Give again the line that contains "pink semicircle: (189, 52)" and every line after it to the end of the records. Keep them exactly as they are and add nothing.

Collected data entries
☆ ☆ ☆
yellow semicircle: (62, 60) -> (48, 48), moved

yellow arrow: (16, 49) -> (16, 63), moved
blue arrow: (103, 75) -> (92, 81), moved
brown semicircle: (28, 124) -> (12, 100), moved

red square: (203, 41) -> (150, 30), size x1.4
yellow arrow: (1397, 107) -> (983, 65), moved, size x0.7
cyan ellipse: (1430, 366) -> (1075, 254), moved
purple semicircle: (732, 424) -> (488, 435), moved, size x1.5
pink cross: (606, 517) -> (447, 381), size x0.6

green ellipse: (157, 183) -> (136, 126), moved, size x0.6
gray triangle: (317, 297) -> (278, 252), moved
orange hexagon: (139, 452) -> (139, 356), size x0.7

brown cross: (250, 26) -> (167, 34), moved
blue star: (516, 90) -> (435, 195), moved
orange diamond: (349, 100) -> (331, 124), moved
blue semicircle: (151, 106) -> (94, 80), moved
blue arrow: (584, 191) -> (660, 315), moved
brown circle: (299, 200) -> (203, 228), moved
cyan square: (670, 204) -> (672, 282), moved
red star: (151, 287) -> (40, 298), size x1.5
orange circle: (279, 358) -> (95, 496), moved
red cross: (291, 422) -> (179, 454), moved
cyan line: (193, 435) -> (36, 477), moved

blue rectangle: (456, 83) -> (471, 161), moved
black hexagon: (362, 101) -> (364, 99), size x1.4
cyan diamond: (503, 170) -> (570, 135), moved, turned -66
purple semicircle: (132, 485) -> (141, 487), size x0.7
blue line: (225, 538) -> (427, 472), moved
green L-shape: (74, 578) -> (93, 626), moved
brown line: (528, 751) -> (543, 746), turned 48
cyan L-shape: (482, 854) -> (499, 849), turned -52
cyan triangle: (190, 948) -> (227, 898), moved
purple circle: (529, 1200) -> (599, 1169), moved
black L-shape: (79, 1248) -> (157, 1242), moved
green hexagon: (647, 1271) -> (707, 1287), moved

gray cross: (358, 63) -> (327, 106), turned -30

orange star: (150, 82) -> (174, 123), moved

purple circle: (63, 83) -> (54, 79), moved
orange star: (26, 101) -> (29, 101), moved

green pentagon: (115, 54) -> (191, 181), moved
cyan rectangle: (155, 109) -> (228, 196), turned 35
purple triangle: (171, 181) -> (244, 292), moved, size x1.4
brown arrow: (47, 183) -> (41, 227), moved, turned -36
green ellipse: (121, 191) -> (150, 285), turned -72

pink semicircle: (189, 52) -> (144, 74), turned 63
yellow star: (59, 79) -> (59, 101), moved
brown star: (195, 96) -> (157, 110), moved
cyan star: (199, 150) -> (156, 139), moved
☆ ☆ ☆
» **Written reply**
pink semicircle: (189, 52) -> (144, 74), turned 63
yellow star: (59, 79) -> (59, 101), moved
brown star: (195, 96) -> (157, 110), moved
cyan star: (199, 150) -> (156, 139), moved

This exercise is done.